> _Assigned task_
Exactly reproduce the lines from the one containing "tan round brick" through the last line of the data, both ends included, leaving out pictures.

> _Given information_
------------------------------------------------
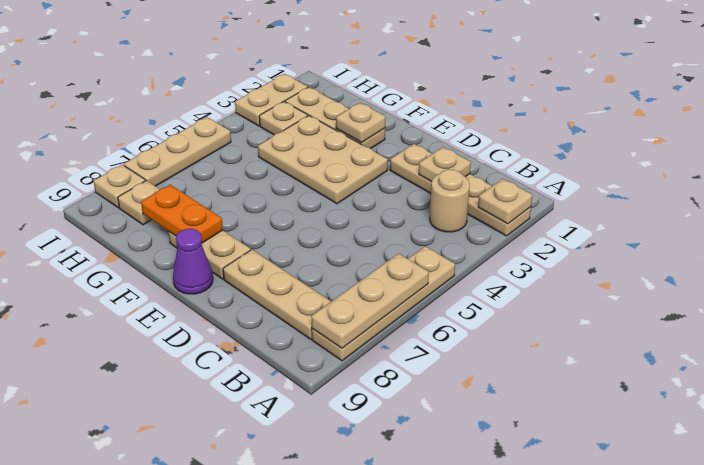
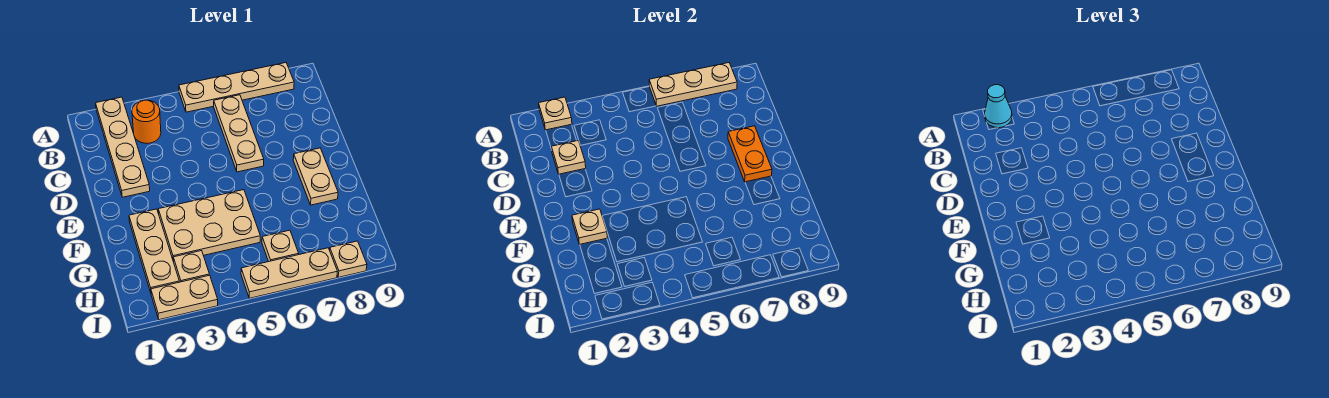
none -> cyan cone A2 level 3
tan round brick B3 level 1 -> orange round brick B3 level 1
tan plate B8:D8 level 1 -> tan plate B6:D6 level 1
tan plate E3:G4 level 1 -> tan plate F3:G5 level 1
purple cone E9 level 1 -> none
orange plate F8:G8 level 2 -> orange plate D8:E8 level 2
tan plate H8 level 1 -> tan plate H6 level 1

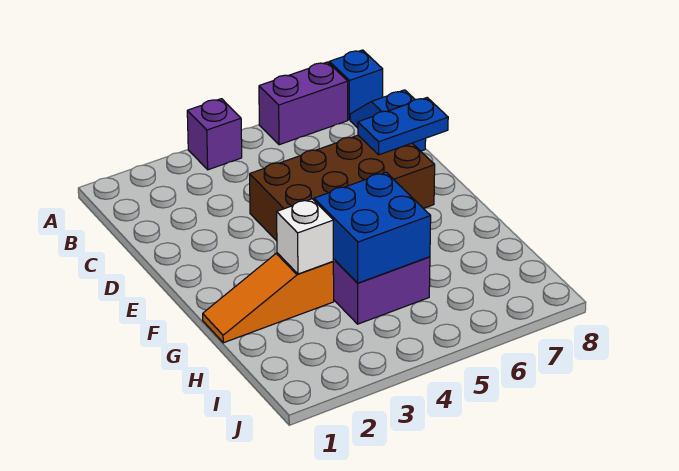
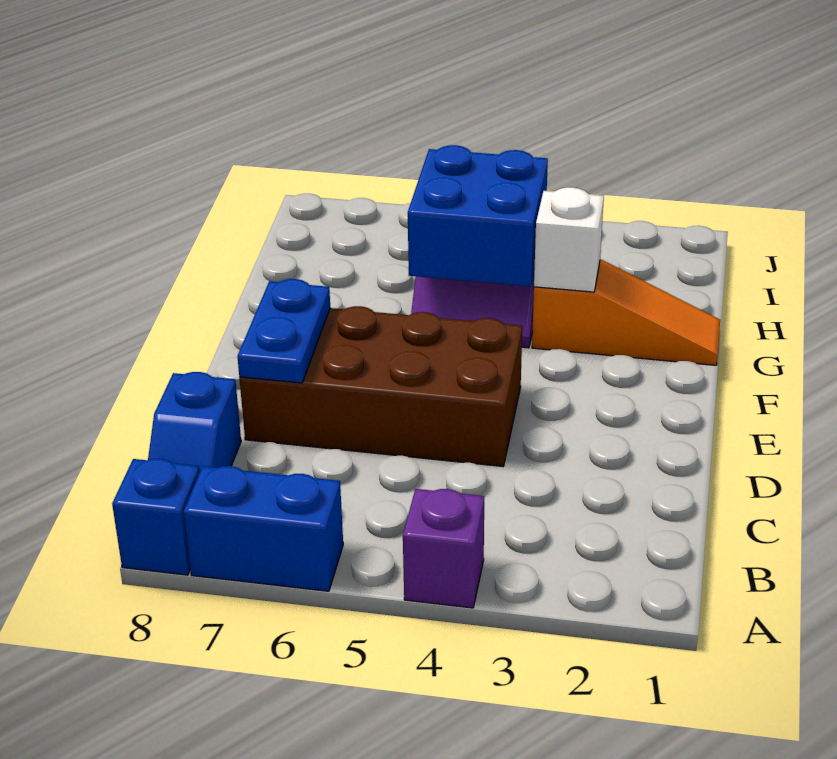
purple brick A6:A7 level 1 -> blue brick A6:A7 level 1
blue plate D7:D8 level 2 -> blue plate D7:E7 level 2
------------------------------------------------
> _Task solution_
tan round brick B3 level 1 -> orange round brick B3 level 1
tan plate B8:D8 level 1 -> tan plate B6:D6 level 1
tan plate E3:G4 level 1 -> tan plate F3:G5 level 1
purple cone E9 level 1 -> none
orange plate F8:G8 level 2 -> orange plate D8:E8 level 2
tan plate H8 level 1 -> tan plate H6 level 1

purple brick A6:A7 level 1 -> blue brick A6:A7 level 1
blue plate D7:D8 level 2 -> blue plate D7:E7 level 2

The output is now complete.